• _Task requirements_: Which of the lines below contain the string "LIGHT"? Copy each one.

Records for this task START

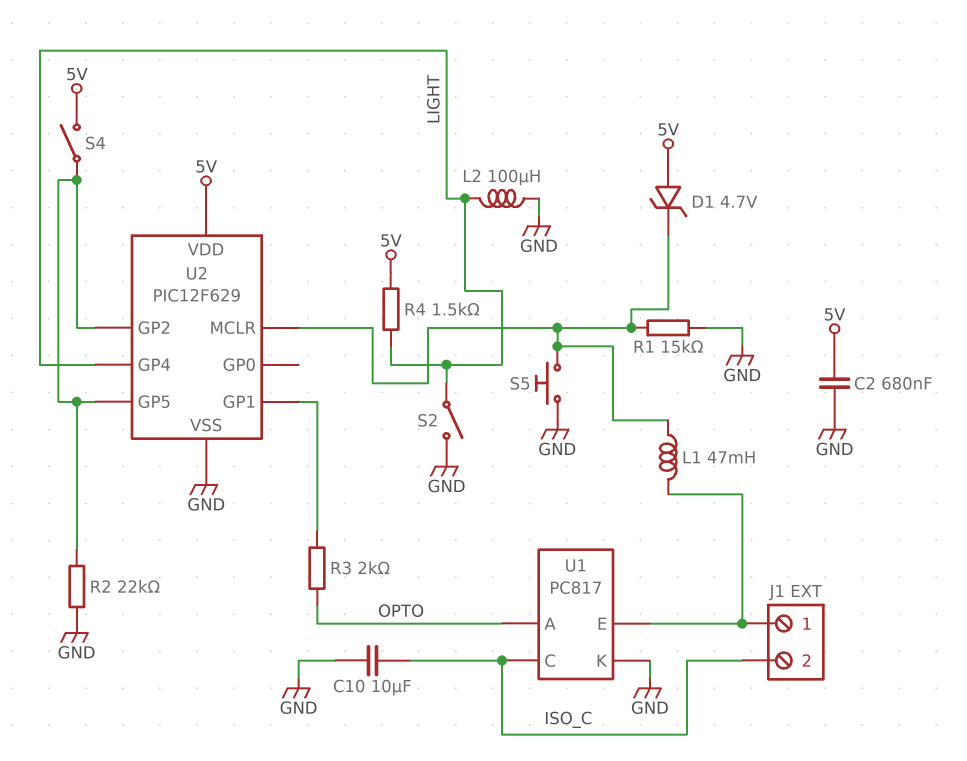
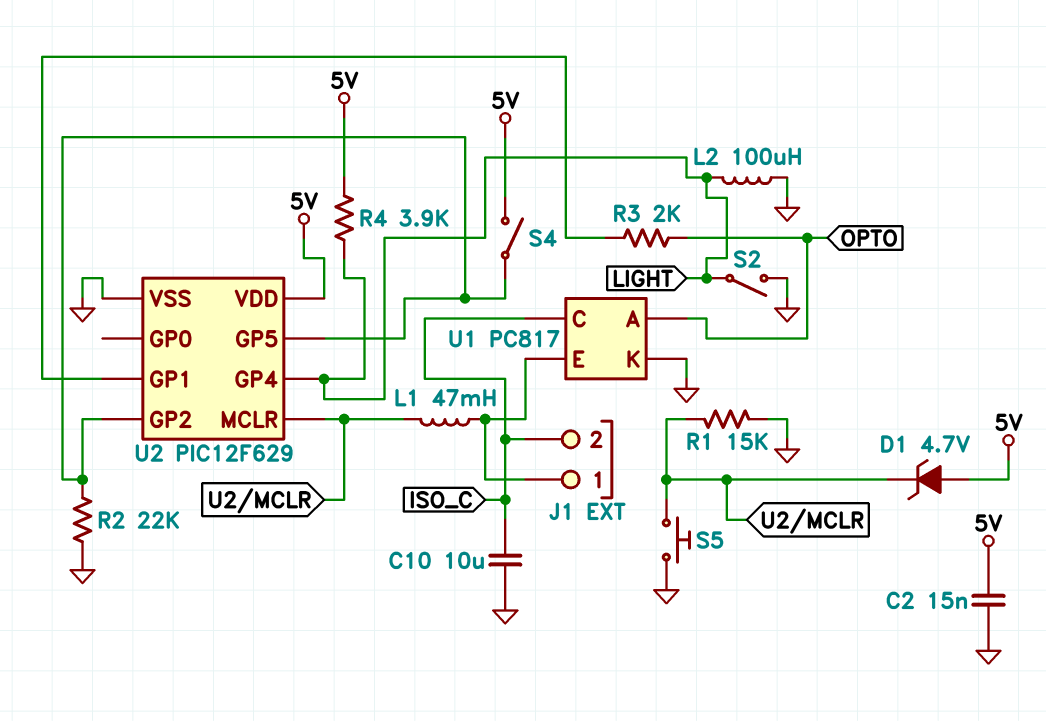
C2: 680nF (5V, GND) -> 15nF (5V, GND)
R4: 1.5k (5V, LIGHT) -> 3.9k (5V, LIGHT)

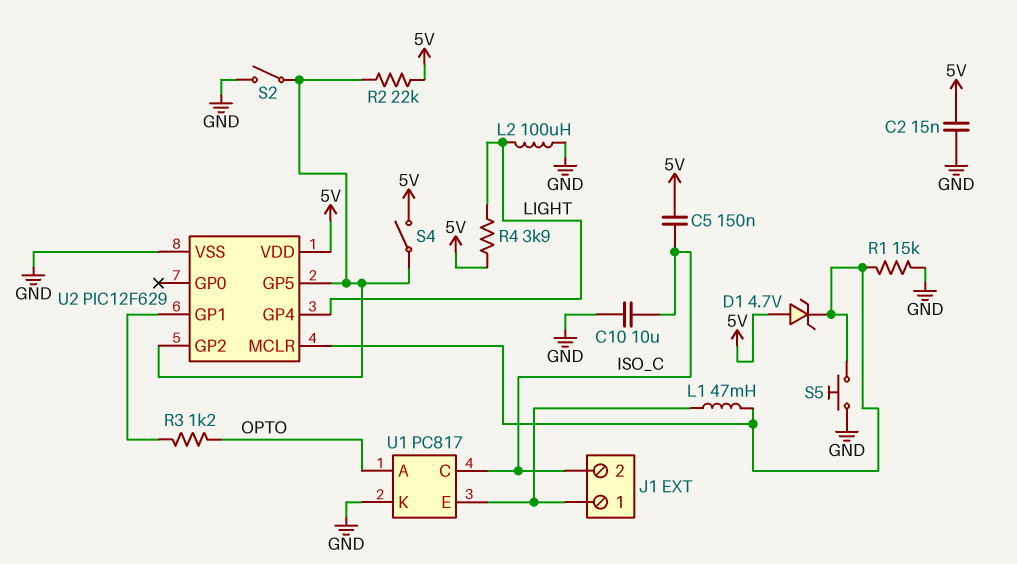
C5: none -> 150nF (5V, ISO_C)
R2: 22k (GND, U2/GP2) -> 22k (5V, U2/GP2)
R3: 2k (OPTO, U2/GP1) -> 1.2k (OPTO, U2/GP1)
S2: switch (GND, LIGHT) -> switch (GND, U2/GP2)

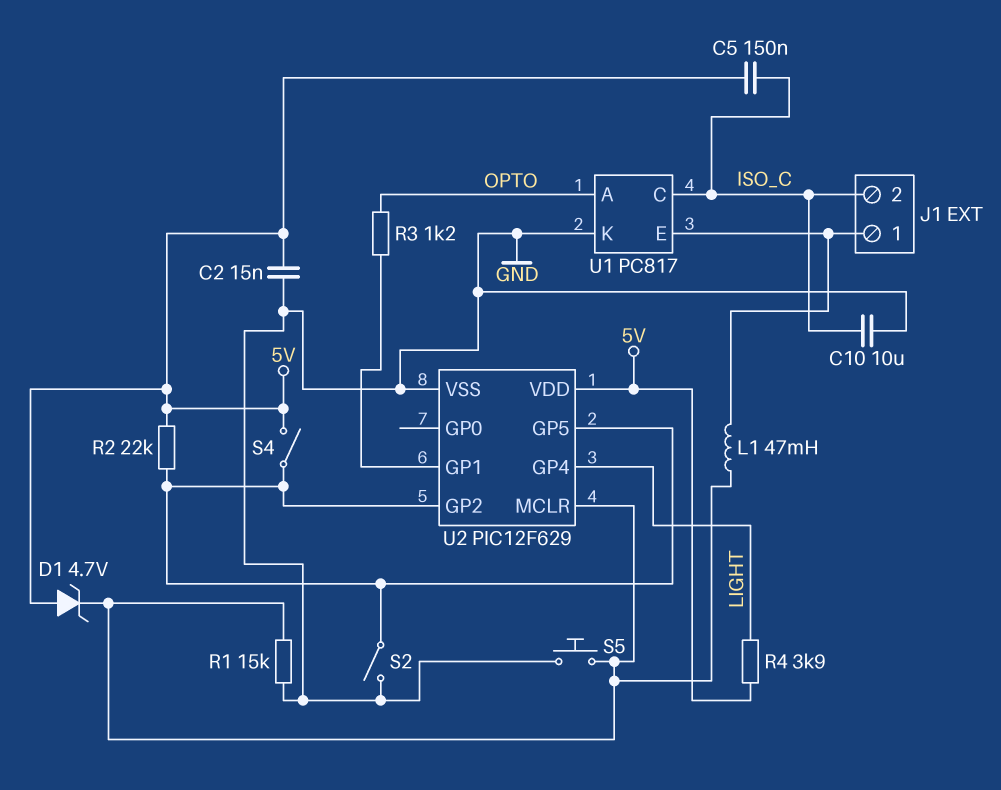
L2: 100uH (GND, LIGHT) -> none

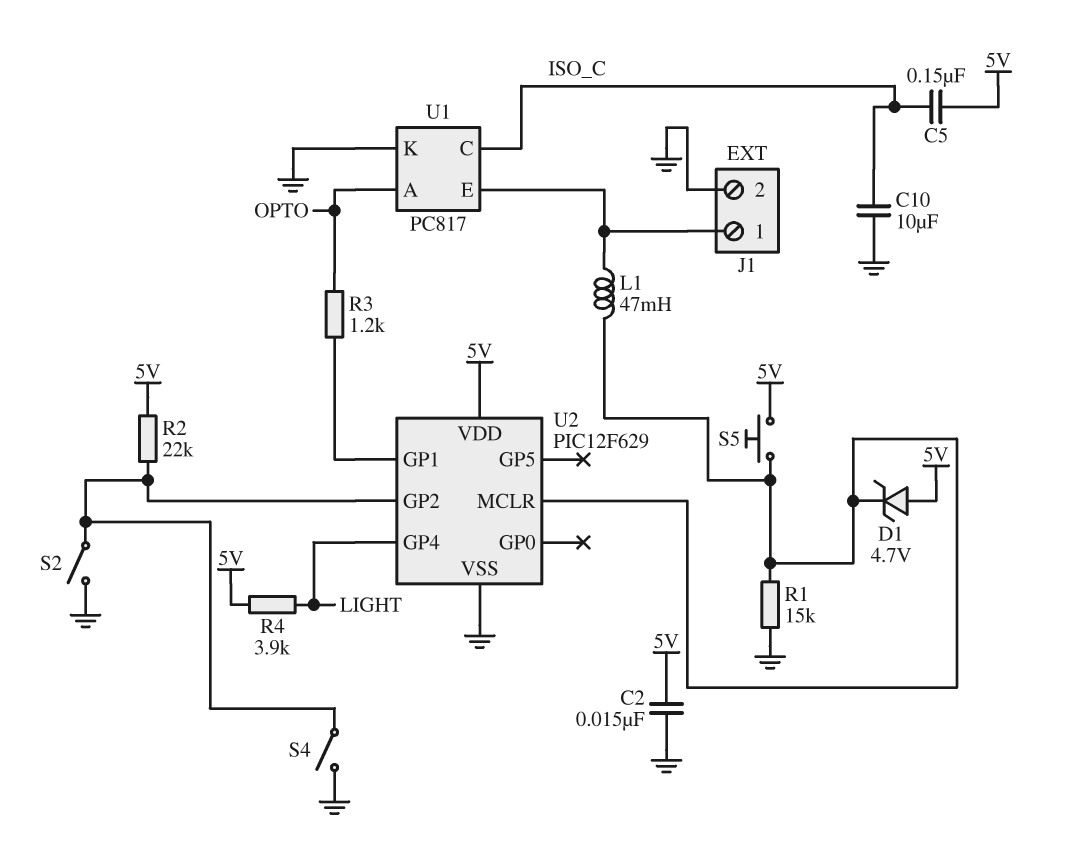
J1 pin 2: ISO_C -> GND
S4: switch (5V, U2/GP2) -> switch (GND, U2/GP2)
S5: button (GND, U2/MCLR) -> button (5V, U2/MCLR)
U2 pin GP5: U2/GP2 -> none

Records for this task END

• _Response to this exercise_:
R4: 1.5k (5V, LIGHT) -> 3.9k (5V, LIGHT)
S2: switch (GND, LIGHT) -> switch (GND, U2/GP2)
L2: 100uH (GND, LIGHT) -> none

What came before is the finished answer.